Your objective -
Repeat every entry word for word, skipping the pictures.

Before-and-after object lists
***
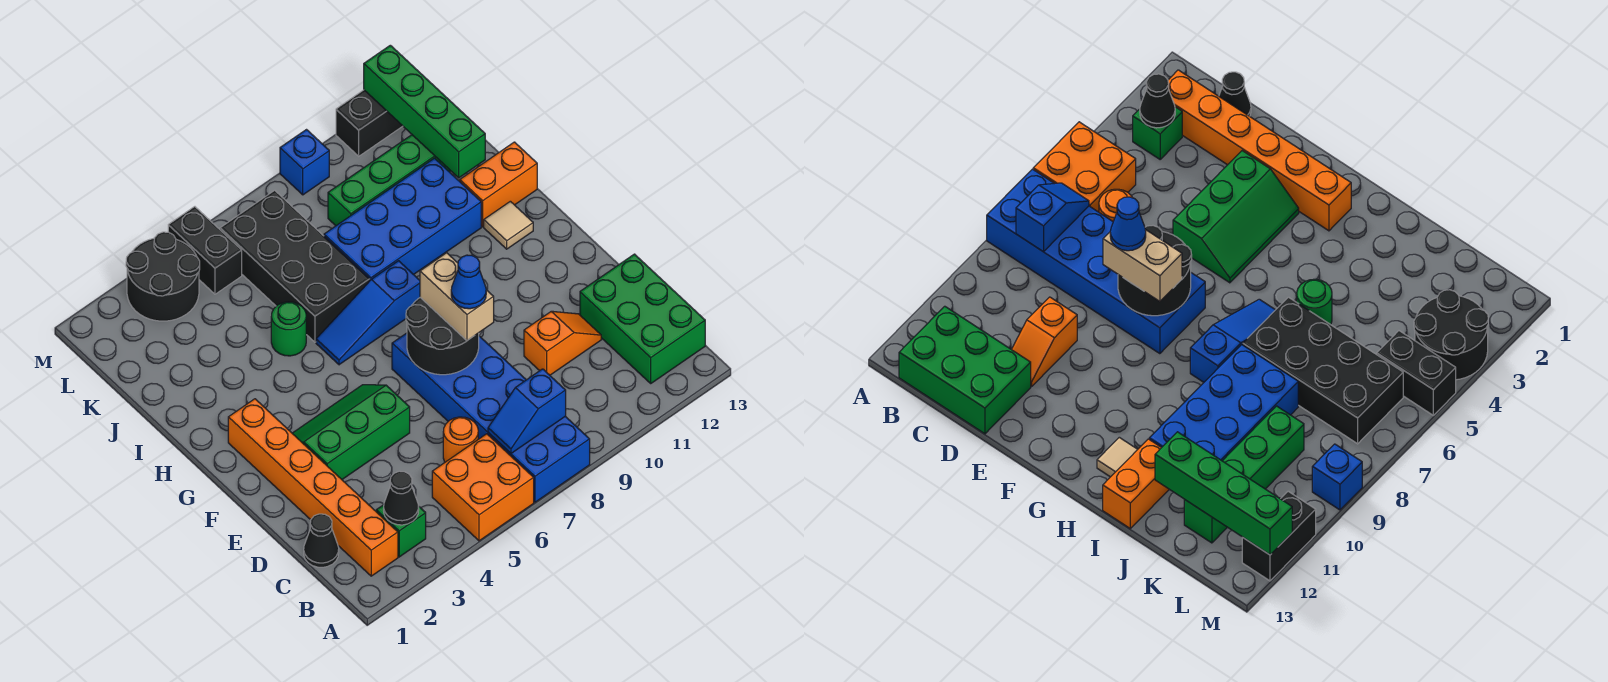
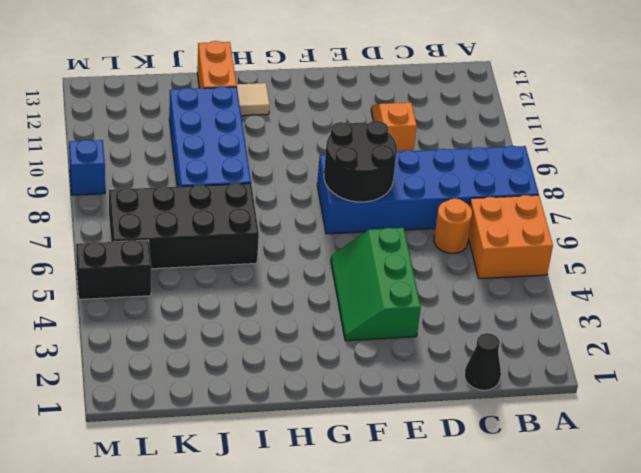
none -> orange brick B2:G2 level 1
none -> green brick B3 level 1
none -> green brick B12:D13 level 1

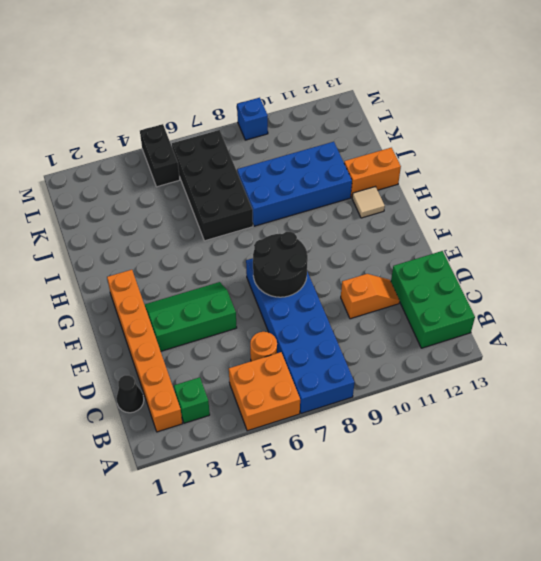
none -> blue slope H6:H8 level 1 top 8
none -> green round brick I5 level 1
none -> green brick K9:K12 level 1

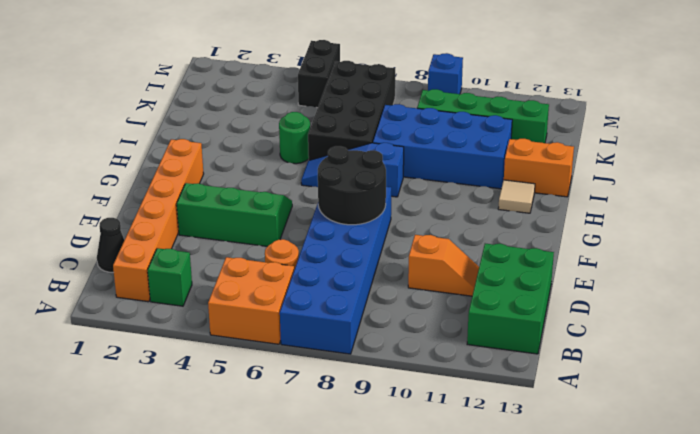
none -> black round brick L3:M4 level 1
none -> black brick M11:M12 level 1
none -> black cone B3 level 2

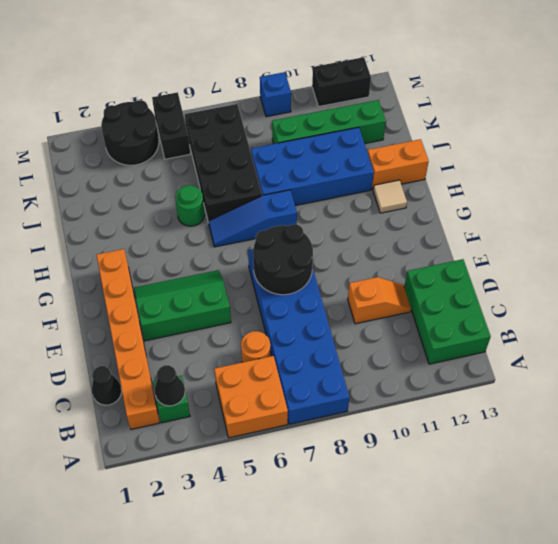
none -> blue slope B7:B8 level 2 top 8
none -> green brick J12:M12 level 2
none -> tan brick E8:F8 level 3

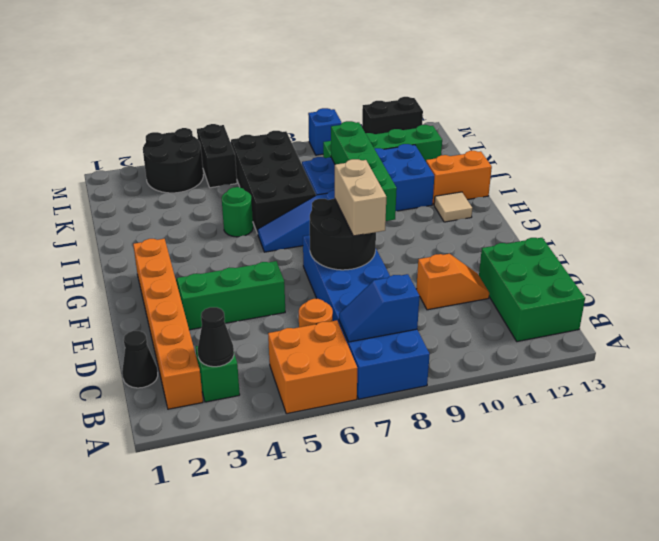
green brick G9:J9 level 2 -> green brick J12:M12 level 2
none -> blue cone E8 level 4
***
Your solution -
none -> orange brick B2:G2 level 1
none -> green brick B3 level 1
none -> green brick B12:D13 level 1

none -> blue slope H6:H8 level 1 top 8
none -> green round brick I5 level 1
none -> green brick K9:K12 level 1

none -> black round brick L3:M4 level 1
none -> black brick M11:M12 level 1
none -> black cone B3 level 2

none -> blue slope B7:B8 level 2 top 8
none -> green brick J12:M12 level 2
none -> tan brick E8:F8 level 3

green brick G9:J9 level 2 -> green brick J12:M12 level 2
none -> blue cone E8 level 4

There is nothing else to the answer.